[Recorded data]
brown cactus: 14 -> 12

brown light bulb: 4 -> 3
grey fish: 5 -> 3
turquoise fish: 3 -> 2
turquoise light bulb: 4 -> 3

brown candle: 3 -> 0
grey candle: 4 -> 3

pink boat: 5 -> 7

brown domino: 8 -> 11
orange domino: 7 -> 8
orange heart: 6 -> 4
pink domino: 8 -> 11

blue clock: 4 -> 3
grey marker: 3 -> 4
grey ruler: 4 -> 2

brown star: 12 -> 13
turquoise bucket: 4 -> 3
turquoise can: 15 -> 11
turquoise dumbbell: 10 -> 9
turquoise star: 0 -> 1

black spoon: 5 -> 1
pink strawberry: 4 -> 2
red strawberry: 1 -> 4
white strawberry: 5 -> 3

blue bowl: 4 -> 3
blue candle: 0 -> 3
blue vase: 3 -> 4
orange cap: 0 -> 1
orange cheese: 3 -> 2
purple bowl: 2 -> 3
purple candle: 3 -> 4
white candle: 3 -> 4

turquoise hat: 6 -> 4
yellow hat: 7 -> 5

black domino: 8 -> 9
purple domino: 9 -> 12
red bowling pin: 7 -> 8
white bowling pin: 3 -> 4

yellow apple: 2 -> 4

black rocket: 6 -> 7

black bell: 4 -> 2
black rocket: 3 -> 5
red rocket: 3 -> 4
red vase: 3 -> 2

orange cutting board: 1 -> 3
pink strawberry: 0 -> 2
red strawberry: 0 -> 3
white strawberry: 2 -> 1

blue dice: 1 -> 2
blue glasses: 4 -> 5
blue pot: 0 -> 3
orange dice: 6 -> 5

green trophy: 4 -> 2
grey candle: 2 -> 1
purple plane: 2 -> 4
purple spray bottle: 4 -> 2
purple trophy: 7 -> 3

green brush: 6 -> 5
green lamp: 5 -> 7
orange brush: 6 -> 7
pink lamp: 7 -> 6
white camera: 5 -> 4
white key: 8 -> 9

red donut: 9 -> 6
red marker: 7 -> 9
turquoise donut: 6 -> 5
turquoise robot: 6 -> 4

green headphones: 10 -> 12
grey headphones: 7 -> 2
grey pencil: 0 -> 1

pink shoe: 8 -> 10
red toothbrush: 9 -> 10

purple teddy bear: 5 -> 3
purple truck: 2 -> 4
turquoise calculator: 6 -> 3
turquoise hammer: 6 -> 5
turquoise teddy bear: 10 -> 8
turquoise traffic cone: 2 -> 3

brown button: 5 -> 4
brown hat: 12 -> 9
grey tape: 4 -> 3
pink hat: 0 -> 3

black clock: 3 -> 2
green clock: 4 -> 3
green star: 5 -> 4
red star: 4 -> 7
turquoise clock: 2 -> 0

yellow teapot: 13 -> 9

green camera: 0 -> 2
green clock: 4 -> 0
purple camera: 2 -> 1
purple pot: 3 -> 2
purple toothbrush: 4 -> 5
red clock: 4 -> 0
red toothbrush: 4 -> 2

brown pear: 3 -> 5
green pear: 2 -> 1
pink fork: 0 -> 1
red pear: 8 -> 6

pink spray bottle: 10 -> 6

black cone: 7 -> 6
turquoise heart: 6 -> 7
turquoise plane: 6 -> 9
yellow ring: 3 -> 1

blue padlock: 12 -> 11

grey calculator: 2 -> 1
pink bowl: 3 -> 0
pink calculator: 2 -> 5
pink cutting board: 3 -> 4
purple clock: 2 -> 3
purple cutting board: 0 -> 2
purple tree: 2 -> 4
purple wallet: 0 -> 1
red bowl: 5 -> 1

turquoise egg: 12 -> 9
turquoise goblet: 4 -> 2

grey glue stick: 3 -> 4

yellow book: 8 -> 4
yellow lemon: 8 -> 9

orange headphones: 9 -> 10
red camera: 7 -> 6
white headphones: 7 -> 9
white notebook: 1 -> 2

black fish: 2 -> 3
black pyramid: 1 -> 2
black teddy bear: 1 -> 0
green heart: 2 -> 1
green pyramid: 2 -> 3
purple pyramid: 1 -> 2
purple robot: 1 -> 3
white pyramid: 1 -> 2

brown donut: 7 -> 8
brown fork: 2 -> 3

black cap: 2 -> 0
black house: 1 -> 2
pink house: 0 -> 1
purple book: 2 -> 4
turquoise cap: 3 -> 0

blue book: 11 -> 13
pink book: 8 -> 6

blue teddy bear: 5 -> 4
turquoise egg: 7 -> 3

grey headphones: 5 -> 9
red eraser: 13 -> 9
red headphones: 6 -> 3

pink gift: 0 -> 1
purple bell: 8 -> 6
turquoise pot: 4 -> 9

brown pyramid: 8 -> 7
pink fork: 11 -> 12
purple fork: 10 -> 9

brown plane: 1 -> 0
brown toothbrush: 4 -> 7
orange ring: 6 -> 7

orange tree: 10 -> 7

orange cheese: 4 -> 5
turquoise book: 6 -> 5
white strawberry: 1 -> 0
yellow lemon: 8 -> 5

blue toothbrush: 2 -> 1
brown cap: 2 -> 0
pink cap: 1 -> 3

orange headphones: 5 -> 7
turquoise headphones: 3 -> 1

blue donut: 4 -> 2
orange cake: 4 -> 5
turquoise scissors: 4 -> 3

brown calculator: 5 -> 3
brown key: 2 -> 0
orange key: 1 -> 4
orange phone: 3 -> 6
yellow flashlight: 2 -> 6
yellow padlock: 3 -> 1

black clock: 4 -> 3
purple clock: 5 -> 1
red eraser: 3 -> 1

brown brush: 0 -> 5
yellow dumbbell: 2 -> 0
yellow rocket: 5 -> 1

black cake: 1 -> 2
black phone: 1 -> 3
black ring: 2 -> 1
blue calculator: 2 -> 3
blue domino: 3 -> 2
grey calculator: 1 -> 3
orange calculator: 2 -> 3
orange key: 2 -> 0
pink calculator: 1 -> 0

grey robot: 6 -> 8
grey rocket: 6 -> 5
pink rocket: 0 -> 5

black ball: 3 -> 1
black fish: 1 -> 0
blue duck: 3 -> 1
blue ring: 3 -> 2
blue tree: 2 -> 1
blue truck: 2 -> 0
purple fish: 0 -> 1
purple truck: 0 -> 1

*Task to carry out*: Could you transcribe the entries above word for word, from the line with "turquoise egg: 12 -> 9" down to the line with "orange key: 1 -> 4", keeping both?

*Response box*:
turquoise egg: 12 -> 9
turquoise goblet: 4 -> 2

grey glue stick: 3 -> 4

yellow book: 8 -> 4
yellow lemon: 8 -> 9

orange headphones: 9 -> 10
red camera: 7 -> 6
white headphones: 7 -> 9
white notebook: 1 -> 2

black fish: 2 -> 3
black pyramid: 1 -> 2
black teddy bear: 1 -> 0
green heart: 2 -> 1
green pyramid: 2 -> 3
purple pyramid: 1 -> 2
purple robot: 1 -> 3
white pyramid: 1 -> 2

brown donut: 7 -> 8
brown fork: 2 -> 3

black cap: 2 -> 0
black house: 1 -> 2
pink house: 0 -> 1
purple book: 2 -> 4
turquoise cap: 3 -> 0

blue book: 11 -> 13
pink book: 8 -> 6

blue teddy bear: 5 -> 4
turquoise egg: 7 -> 3

grey headphones: 5 -> 9
red eraser: 13 -> 9
red headphones: 6 -> 3

pink gift: 0 -> 1
purple bell: 8 -> 6
turquoise pot: 4 -> 9

brown pyramid: 8 -> 7
pink fork: 11 -> 12
purple fork: 10 -> 9

brown plane: 1 -> 0
brown toothbrush: 4 -> 7
orange ring: 6 -> 7

orange tree: 10 -> 7

orange cheese: 4 -> 5
turquoise book: 6 -> 5
white strawberry: 1 -> 0
yellow lemon: 8 -> 5

blue toothbrush: 2 -> 1
brown cap: 2 -> 0
pink cap: 1 -> 3

orange headphones: 5 -> 7
turquoise headphones: 3 -> 1

blue donut: 4 -> 2
orange cake: 4 -> 5
turquoise scissors: 4 -> 3

brown calculator: 5 -> 3
brown key: 2 -> 0
orange key: 1 -> 4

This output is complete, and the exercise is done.